What is required
Please print all of the material below, word for word.

----

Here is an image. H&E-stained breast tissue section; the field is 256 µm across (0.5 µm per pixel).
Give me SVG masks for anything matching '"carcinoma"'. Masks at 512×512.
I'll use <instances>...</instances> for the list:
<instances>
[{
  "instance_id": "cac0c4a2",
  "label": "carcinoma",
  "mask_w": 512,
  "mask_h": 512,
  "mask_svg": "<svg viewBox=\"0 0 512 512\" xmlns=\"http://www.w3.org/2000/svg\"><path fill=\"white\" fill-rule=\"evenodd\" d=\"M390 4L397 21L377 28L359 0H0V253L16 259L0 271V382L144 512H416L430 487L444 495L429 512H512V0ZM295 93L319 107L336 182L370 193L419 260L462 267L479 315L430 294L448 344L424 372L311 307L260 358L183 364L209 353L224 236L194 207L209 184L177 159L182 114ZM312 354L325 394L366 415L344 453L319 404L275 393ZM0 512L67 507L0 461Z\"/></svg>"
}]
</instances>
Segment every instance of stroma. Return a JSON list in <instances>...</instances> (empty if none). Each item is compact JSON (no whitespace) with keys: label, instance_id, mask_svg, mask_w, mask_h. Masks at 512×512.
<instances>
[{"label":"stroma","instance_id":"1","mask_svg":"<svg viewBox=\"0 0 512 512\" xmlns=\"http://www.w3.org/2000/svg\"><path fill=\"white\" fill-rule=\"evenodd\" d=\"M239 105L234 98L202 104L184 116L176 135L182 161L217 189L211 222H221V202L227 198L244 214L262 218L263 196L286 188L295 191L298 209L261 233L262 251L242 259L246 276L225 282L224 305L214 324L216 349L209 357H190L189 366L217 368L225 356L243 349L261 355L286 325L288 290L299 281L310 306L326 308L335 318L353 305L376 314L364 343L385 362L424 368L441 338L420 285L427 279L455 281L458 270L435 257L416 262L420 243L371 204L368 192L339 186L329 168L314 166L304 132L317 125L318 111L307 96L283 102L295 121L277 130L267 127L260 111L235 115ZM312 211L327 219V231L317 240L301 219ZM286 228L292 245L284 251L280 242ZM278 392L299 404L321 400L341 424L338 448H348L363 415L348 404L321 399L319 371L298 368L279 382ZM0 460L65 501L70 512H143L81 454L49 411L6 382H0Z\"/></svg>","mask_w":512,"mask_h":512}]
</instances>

----

Solution for this problem
Here is an image. H&E-stained breast tissue section; the field is 256 µm across (0.5 µm per pixel).
Give me SVG masks for anything matching '"carcinoma"'. Masks at 512×512.
I'll use <instances>...</instances> for the list:
<instances>
[{
  "instance_id": "cac0c4a2",
  "label": "carcinoma",
  "mask_w": 512,
  "mask_h": 512,
  "mask_svg": "<svg viewBox=\"0 0 512 512\" xmlns=\"http://www.w3.org/2000/svg\"><path fill=\"white\" fill-rule=\"evenodd\" d=\"M390 4L397 21L377 28L359 0H0V253L16 259L0 271V382L144 512H416L430 487L444 495L429 512H512V0ZM295 93L319 107L336 182L370 193L419 260L462 267L479 315L430 294L448 344L424 372L311 307L260 358L183 364L209 353L224 236L194 207L209 184L177 159L182 114ZM312 354L325 394L366 415L344 453L319 404L275 393ZM0 512L67 507L0 461Z\"/></svg>"
}]
</instances>
Segment every instance of stroma. Return a JSON list in <instances>...</instances> (empty if none). Each item is compact JSON (no whitespace) with keys: label, instance_id, mask_svg, mask_w, mask_h. Masks at 512×512.
<instances>
[{"label":"stroma","instance_id":"1","mask_svg":"<svg viewBox=\"0 0 512 512\" xmlns=\"http://www.w3.org/2000/svg\"><path fill=\"white\" fill-rule=\"evenodd\" d=\"M239 105L234 98L202 104L184 116L176 135L182 161L217 189L211 222H221V202L227 198L244 214L262 218L263 196L286 188L295 191L298 209L261 233L262 251L242 259L246 276L225 282L224 305L214 324L216 349L209 357H190L189 366L217 368L225 356L243 349L261 355L286 325L288 290L299 281L310 306L326 308L335 318L353 305L376 314L364 343L385 362L424 368L441 338L420 285L427 279L455 281L458 270L435 257L416 262L420 243L371 204L368 192L339 186L329 168L314 166L304 132L317 125L318 111L307 96L283 102L295 121L277 130L267 127L260 111L235 115ZM312 211L327 219V231L317 240L301 219ZM286 228L292 245L284 251L280 242ZM278 392L299 404L321 400L341 424L338 448H348L363 415L348 404L321 399L319 371L298 368L279 382ZM0 460L65 501L70 512H143L81 454L49 411L6 382H0Z\"/></svg>","mask_w":512,"mask_h":512}]
</instances>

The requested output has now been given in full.